» Source data:
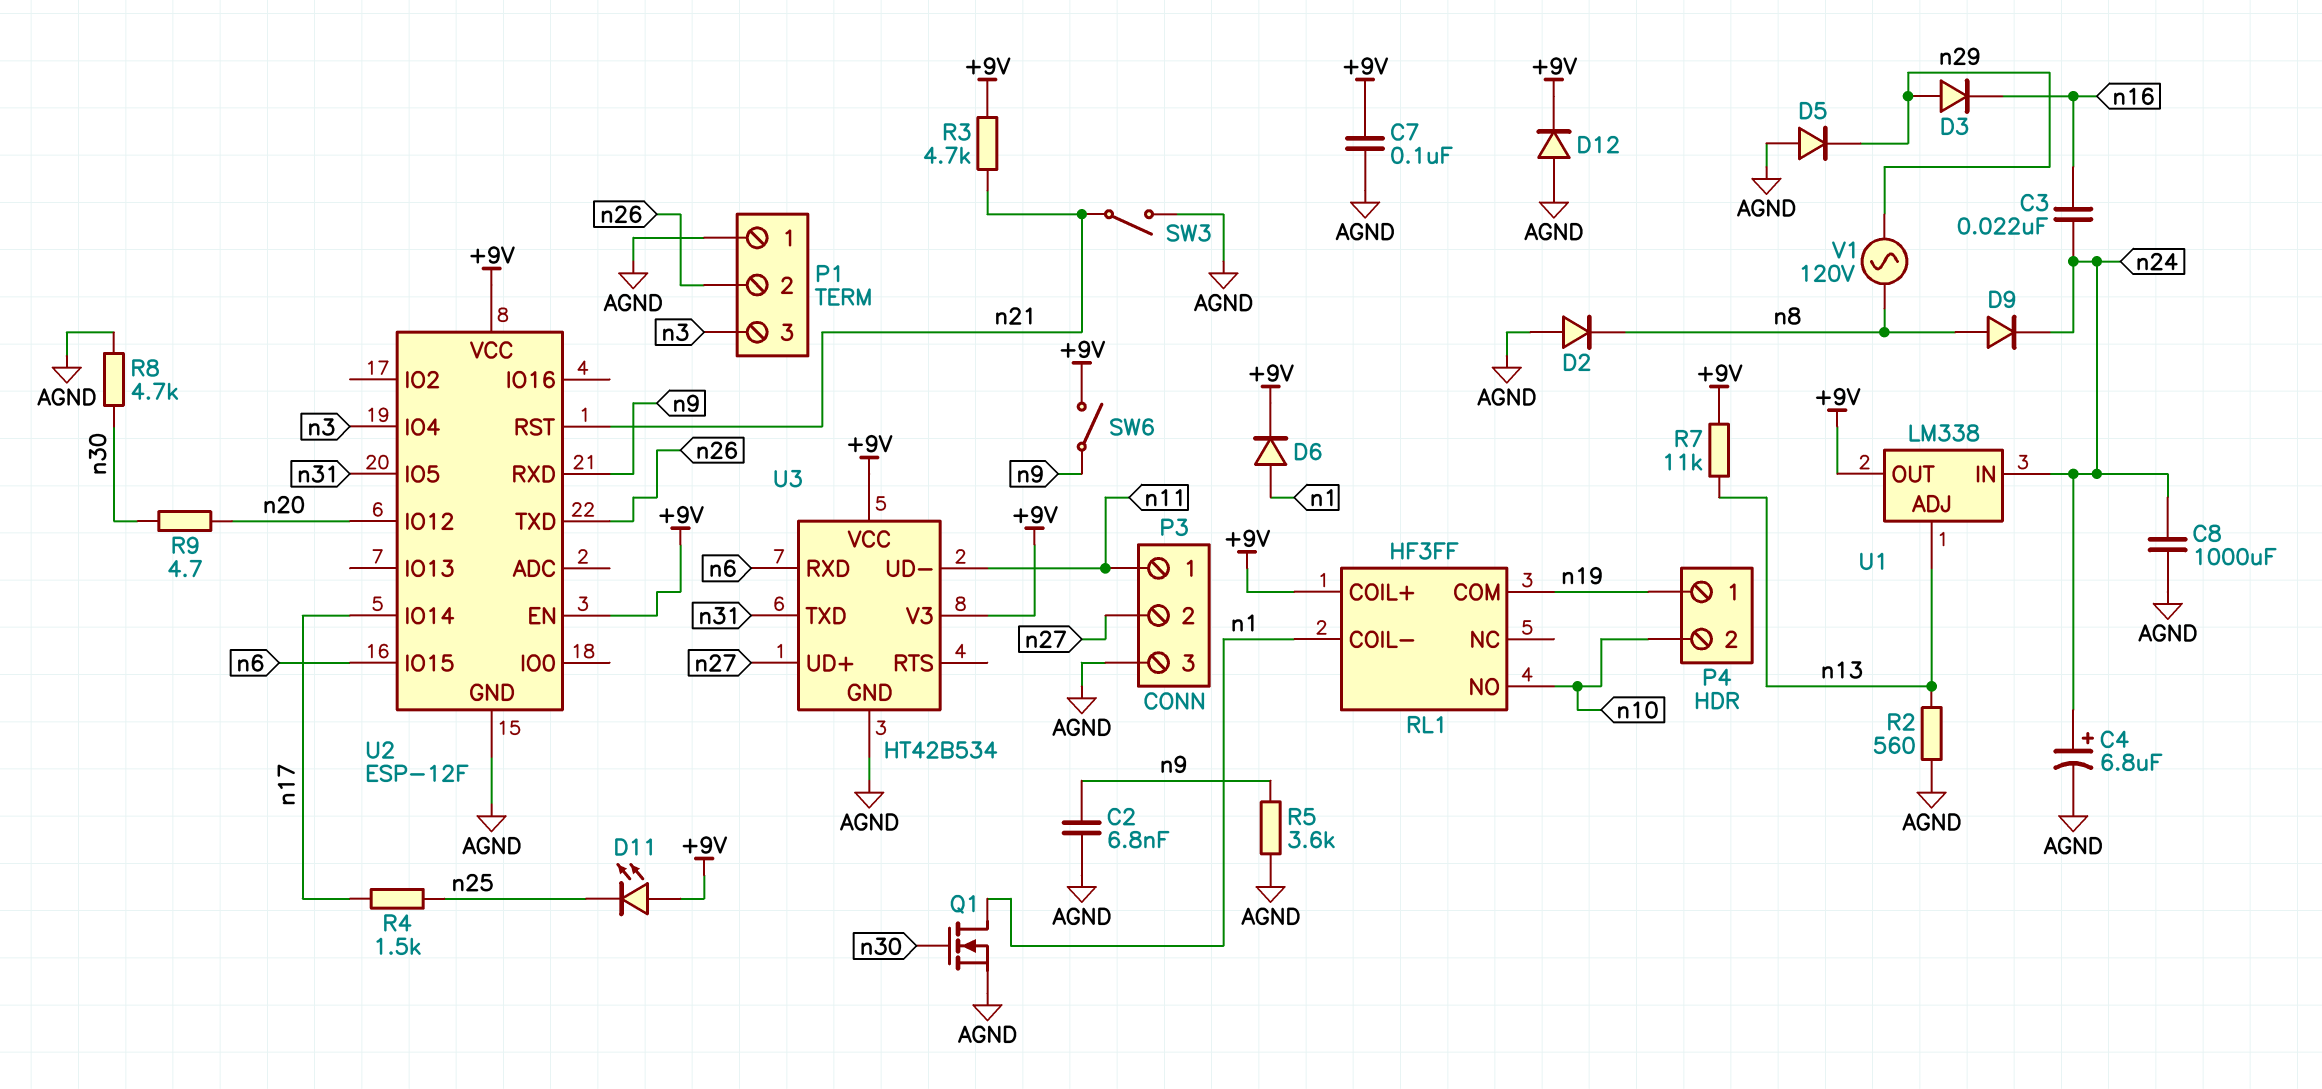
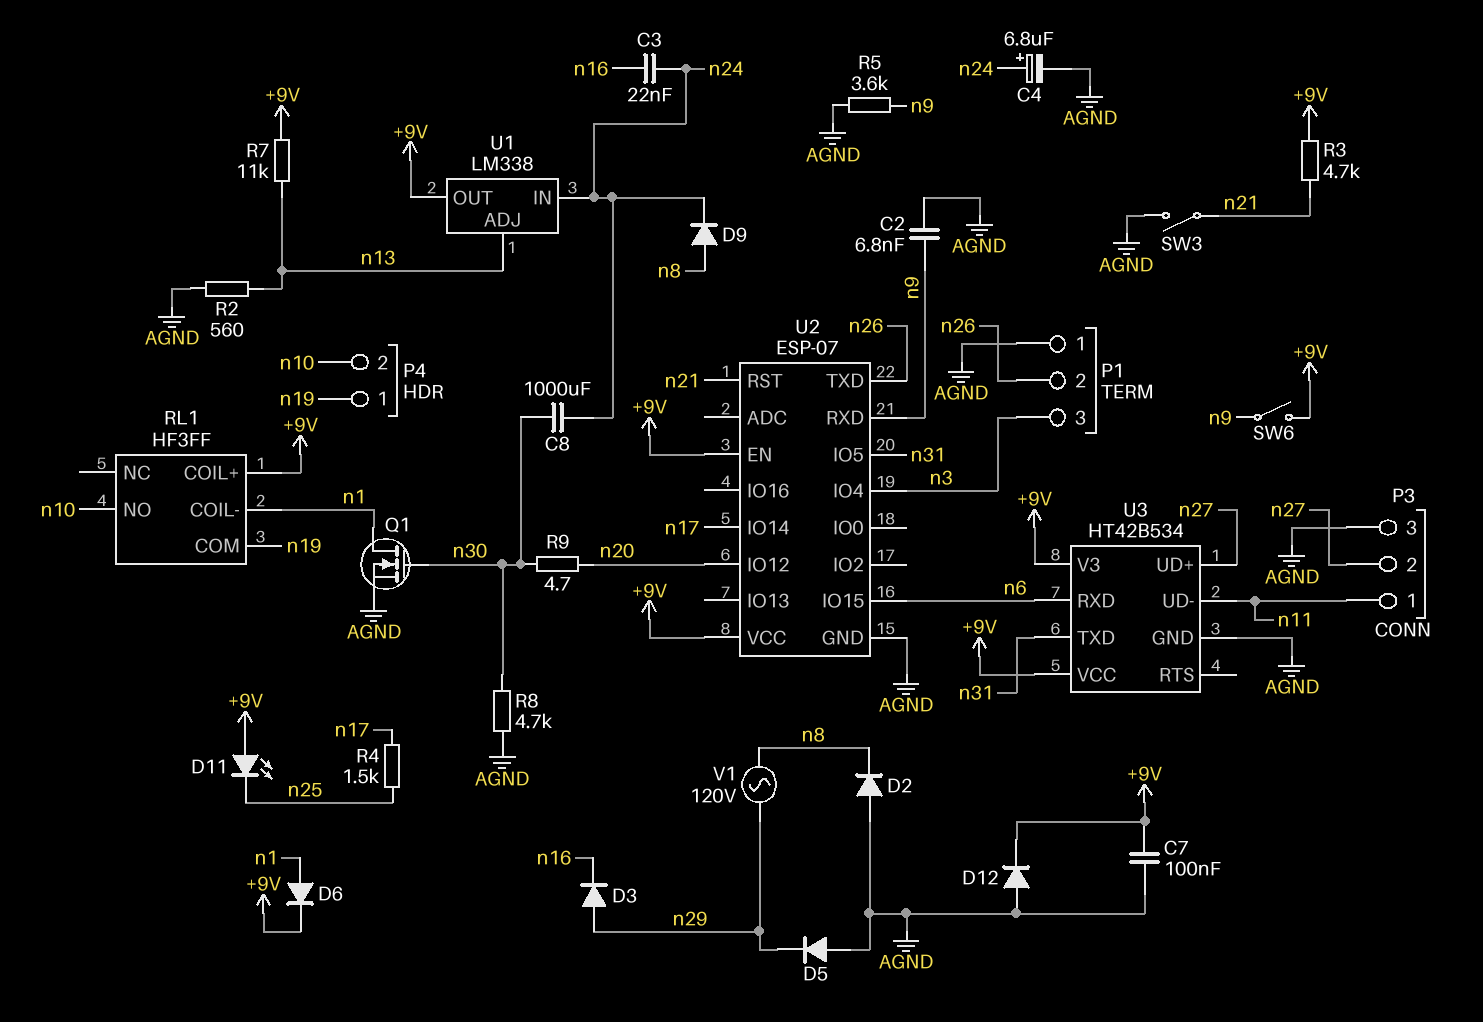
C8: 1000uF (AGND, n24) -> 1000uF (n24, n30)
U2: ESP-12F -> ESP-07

* * *

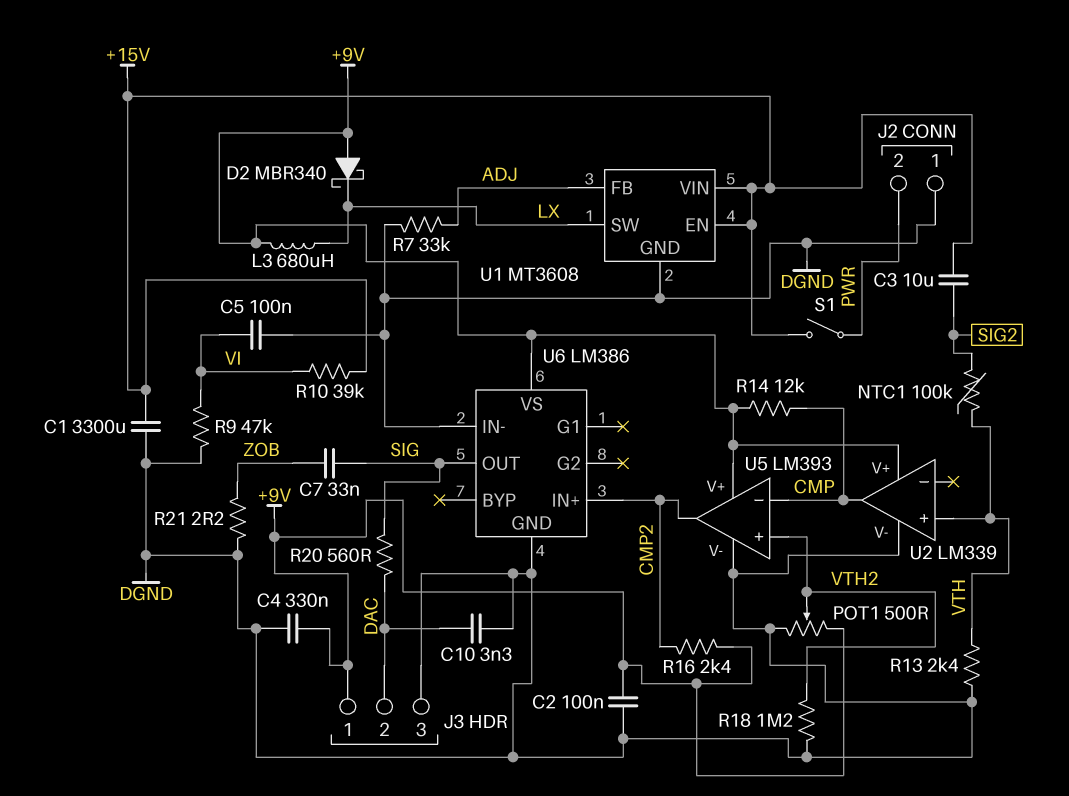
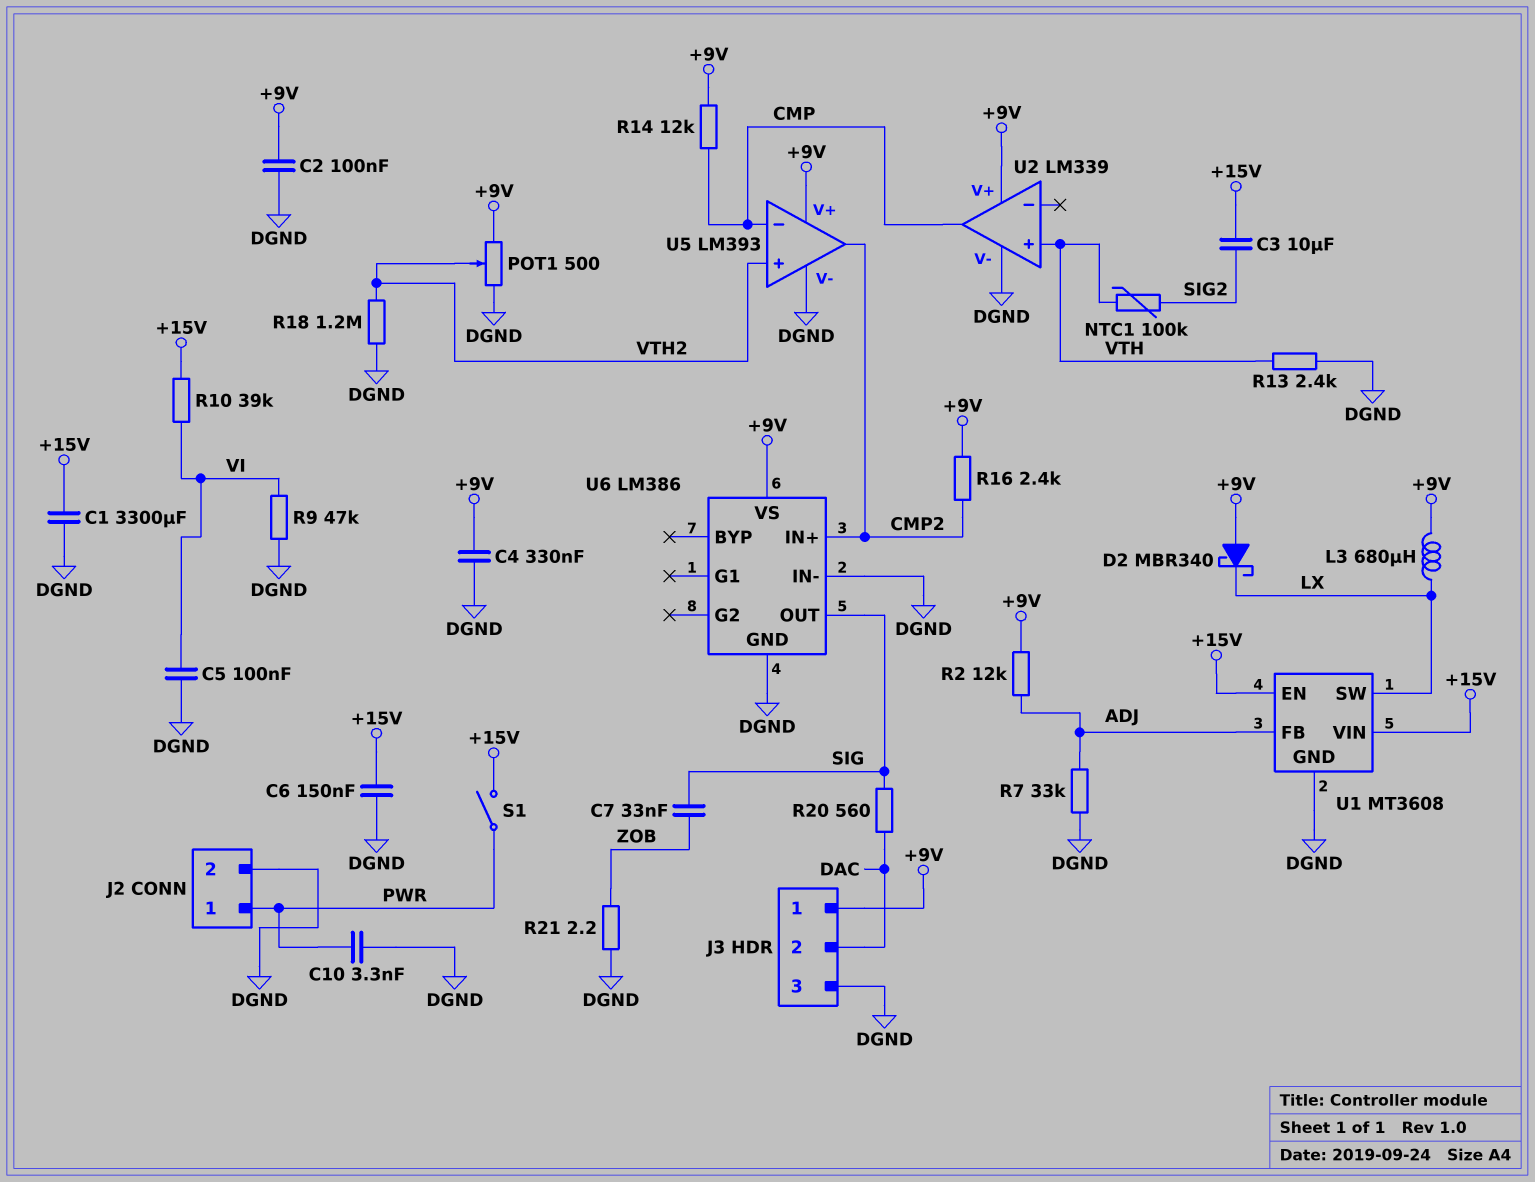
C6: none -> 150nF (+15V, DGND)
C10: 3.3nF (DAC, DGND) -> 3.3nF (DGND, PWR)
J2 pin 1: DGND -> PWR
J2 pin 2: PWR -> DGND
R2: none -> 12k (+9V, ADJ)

» The task: Wherever the word "DGND" appears in the entries above, copy that line.

» Output for this exercise:
C6: none -> 150nF (+15V, DGND)
C10: 3.3nF (DAC, DGND) -> 3.3nF (DGND, PWR)
J2 pin 1: DGND -> PWR
J2 pin 2: PWR -> DGND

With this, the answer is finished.